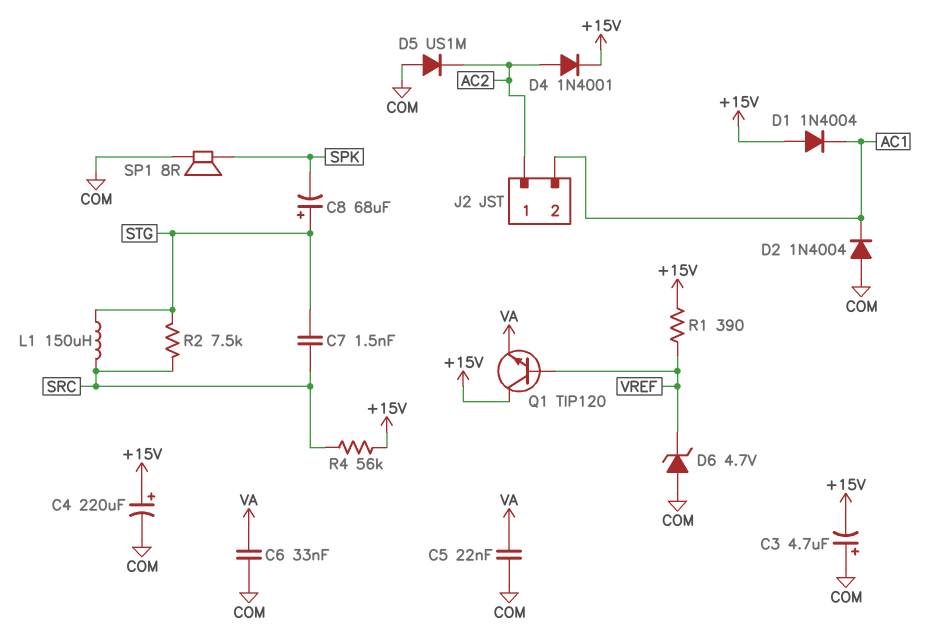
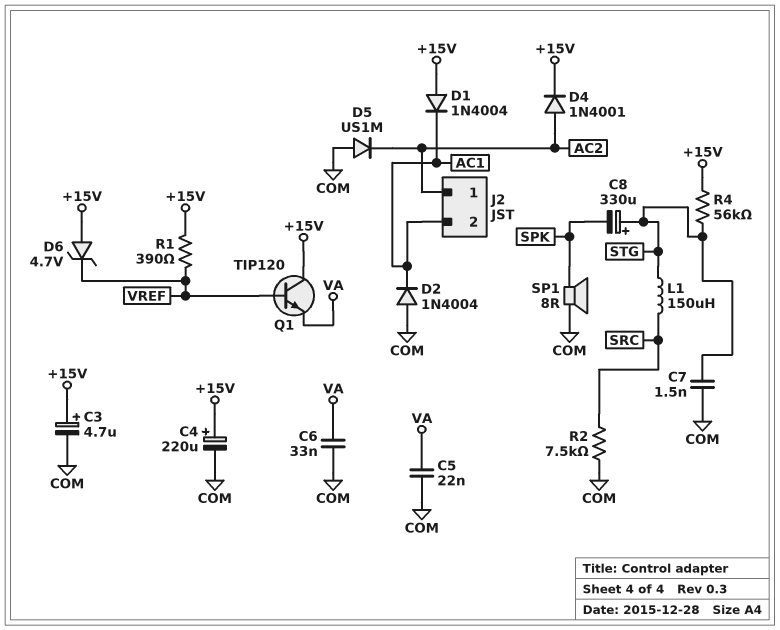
C3: 4.7uF (plus COM, minus +15V) -> 4.7uF (plus +15V, minus COM)
C7: 1.5nF (SRC, STG) -> 1.5nF (COM, STG)
C8: 68uF (plus STG, minus SPK) -> 330uF (plus STG, minus SPK)
D6: zener 4.7V (A COM, K VREF) -> zener 4.7V (A +15V, K VREF)
R2: 7.5k (SRC, STG) -> 7.5k (COM, SRC)
R4: 56k (+15V, SRC) -> 56k (+15V, STG)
####################
(What you should do)
Because only the text is wanted, repeat all the entries exactly and leave out the pictures.

(Exercise output)
C3: 4.7uF (plus COM, minus +15V) -> 4.7uF (plus +15V, minus COM)
C7: 1.5nF (SRC, STG) -> 1.5nF (COM, STG)
C8: 68uF (plus STG, minus SPK) -> 330uF (plus STG, minus SPK)
D6: zener 4.7V (A COM, K VREF) -> zener 4.7V (A +15V, K VREF)
R2: 7.5k (SRC, STG) -> 7.5k (COM, SRC)
R4: 56k (+15V, SRC) -> 56k (+15V, STG)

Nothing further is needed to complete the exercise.